-- Objetivo --
Liste cada uma das linhas abaixo que contém a string "autoBeamOff".

-- Dados do exercício --
§ §

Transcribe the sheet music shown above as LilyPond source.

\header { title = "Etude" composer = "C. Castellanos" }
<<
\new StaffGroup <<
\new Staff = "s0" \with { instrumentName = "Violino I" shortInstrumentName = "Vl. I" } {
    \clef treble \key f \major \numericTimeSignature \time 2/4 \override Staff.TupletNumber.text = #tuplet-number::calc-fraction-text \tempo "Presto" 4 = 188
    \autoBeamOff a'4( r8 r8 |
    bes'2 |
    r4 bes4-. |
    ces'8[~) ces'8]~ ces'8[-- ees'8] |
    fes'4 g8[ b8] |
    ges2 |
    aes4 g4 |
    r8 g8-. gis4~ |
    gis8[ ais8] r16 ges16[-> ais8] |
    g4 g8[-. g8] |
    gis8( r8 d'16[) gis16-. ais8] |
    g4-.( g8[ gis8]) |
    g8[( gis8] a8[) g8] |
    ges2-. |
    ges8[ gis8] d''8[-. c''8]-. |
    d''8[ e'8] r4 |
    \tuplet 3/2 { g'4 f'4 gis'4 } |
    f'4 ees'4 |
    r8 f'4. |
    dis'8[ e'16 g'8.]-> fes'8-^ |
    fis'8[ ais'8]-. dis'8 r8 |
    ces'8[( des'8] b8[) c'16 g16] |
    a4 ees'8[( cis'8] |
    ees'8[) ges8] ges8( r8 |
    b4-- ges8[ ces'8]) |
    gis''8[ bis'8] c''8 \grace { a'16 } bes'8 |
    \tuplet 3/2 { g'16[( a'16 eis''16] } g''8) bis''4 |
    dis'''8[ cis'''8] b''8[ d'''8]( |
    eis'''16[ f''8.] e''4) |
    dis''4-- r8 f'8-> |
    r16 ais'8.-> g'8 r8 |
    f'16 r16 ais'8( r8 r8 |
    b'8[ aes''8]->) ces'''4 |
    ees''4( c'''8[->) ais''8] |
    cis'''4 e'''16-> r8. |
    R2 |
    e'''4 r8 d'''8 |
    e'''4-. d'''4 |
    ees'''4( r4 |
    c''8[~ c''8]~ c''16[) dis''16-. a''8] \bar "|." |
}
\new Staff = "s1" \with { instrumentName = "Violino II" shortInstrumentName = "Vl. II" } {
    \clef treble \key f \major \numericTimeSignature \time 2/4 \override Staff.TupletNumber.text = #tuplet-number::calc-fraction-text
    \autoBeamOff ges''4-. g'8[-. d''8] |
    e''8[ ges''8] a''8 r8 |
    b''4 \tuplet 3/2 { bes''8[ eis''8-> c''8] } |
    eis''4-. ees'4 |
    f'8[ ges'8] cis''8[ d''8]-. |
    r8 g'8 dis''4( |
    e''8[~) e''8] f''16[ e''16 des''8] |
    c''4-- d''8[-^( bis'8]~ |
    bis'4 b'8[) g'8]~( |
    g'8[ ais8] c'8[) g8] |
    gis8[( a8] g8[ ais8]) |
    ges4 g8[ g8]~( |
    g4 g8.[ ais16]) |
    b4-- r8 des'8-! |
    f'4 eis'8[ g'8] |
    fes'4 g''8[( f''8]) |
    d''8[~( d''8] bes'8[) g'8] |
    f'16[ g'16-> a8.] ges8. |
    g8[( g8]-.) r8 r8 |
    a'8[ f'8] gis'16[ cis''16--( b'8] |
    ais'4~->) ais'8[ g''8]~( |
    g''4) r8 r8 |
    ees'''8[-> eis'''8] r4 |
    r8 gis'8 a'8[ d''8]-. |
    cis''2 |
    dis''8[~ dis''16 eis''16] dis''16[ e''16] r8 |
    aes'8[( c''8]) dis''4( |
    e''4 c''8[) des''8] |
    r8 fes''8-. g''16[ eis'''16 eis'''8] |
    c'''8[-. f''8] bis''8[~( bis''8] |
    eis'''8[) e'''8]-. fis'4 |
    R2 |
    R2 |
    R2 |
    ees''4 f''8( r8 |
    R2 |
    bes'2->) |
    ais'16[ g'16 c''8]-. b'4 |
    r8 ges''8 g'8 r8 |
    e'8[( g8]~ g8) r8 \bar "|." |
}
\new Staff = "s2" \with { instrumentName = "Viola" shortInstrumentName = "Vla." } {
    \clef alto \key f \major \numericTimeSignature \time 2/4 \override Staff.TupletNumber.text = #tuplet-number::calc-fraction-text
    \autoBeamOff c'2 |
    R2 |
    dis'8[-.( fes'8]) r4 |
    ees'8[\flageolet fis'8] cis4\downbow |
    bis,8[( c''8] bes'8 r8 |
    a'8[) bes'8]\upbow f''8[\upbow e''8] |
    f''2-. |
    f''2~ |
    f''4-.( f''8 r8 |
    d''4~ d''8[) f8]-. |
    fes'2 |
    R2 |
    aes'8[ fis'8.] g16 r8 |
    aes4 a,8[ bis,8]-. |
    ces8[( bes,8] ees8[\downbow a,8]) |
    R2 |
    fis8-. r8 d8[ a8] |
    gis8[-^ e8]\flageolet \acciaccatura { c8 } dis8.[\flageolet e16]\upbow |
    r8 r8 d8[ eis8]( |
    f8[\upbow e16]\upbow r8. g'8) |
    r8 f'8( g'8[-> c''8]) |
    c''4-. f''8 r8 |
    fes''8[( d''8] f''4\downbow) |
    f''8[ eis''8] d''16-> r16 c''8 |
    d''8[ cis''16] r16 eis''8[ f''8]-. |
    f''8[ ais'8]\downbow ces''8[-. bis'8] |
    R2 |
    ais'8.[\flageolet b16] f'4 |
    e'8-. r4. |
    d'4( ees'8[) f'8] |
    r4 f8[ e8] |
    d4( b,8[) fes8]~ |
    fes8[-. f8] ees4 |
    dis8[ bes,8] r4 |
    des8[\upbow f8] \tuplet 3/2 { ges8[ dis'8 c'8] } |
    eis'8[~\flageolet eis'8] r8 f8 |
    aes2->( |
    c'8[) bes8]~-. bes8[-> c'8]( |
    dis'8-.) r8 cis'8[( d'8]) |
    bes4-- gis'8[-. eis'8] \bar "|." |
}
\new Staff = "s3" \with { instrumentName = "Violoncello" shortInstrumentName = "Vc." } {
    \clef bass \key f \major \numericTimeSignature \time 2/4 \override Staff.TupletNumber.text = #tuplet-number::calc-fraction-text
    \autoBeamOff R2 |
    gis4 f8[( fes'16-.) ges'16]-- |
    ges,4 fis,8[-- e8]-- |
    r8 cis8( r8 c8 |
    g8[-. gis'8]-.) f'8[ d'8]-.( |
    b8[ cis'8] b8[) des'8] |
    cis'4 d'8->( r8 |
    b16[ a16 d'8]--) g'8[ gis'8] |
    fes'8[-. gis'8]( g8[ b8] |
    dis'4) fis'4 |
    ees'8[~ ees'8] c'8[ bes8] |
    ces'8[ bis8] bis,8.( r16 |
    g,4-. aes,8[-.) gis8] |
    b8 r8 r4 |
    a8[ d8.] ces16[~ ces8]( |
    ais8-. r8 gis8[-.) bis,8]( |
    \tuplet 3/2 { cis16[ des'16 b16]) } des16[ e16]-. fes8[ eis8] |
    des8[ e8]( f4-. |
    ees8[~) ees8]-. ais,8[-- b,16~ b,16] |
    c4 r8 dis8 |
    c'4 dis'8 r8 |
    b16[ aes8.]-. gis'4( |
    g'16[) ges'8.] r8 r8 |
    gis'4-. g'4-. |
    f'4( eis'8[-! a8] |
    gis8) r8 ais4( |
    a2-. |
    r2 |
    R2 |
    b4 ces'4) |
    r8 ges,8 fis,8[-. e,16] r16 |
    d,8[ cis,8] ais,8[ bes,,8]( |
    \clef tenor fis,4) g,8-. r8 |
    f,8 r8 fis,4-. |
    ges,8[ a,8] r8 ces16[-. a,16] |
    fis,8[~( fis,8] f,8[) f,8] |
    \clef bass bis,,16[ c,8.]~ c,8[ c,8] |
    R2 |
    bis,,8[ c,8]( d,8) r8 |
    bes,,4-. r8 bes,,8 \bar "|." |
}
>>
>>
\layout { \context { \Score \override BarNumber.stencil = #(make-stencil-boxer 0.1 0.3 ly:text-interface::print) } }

§ §

-- Resposta completa --
    \autoBeamOff a'4( r8 r8 |
    \autoBeamOff ges''4-. g'8[-. d''8] |
    \autoBeamOff c'2 |
    \autoBeamOff R2 |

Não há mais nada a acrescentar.